=== SUPPLIED MATERIAL ===

--------

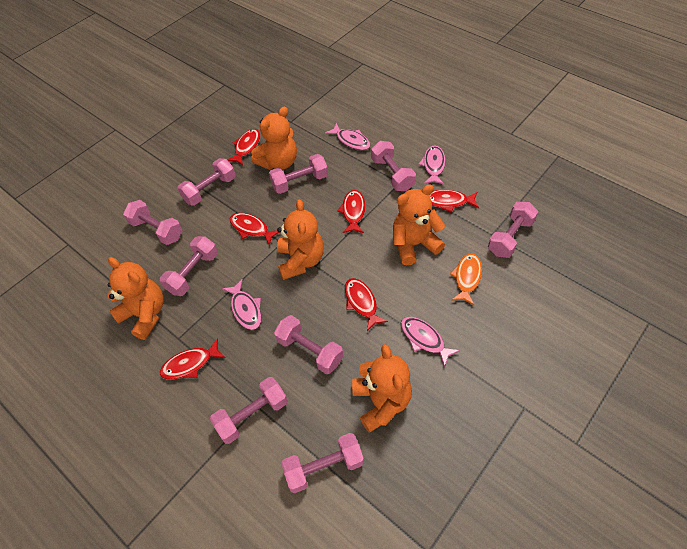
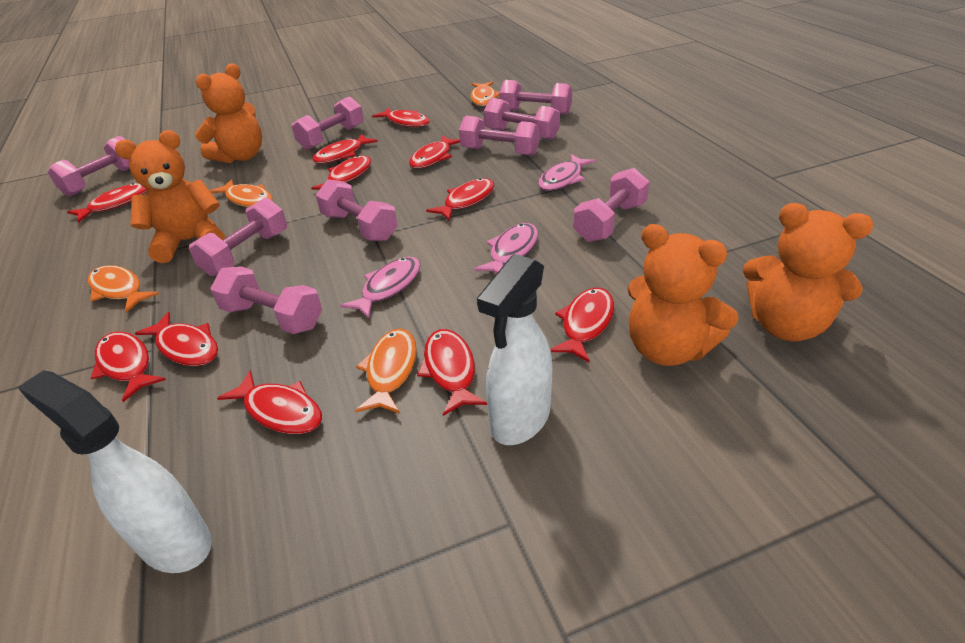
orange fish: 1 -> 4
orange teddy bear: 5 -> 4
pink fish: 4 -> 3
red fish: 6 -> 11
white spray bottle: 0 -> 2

--------

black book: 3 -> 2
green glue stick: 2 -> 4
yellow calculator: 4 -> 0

--------

Of the entries above, repeat exactly the lines between the line with "orange fish: 1 -> 4" and the line with "white spray bottle: 0 -> 2", inclusive, and no others.

=== WRITTEN ANSWER ===
orange fish: 1 -> 4
orange teddy bear: 5 -> 4
pink fish: 4 -> 3
red fish: 6 -> 11
white spray bottle: 0 -> 2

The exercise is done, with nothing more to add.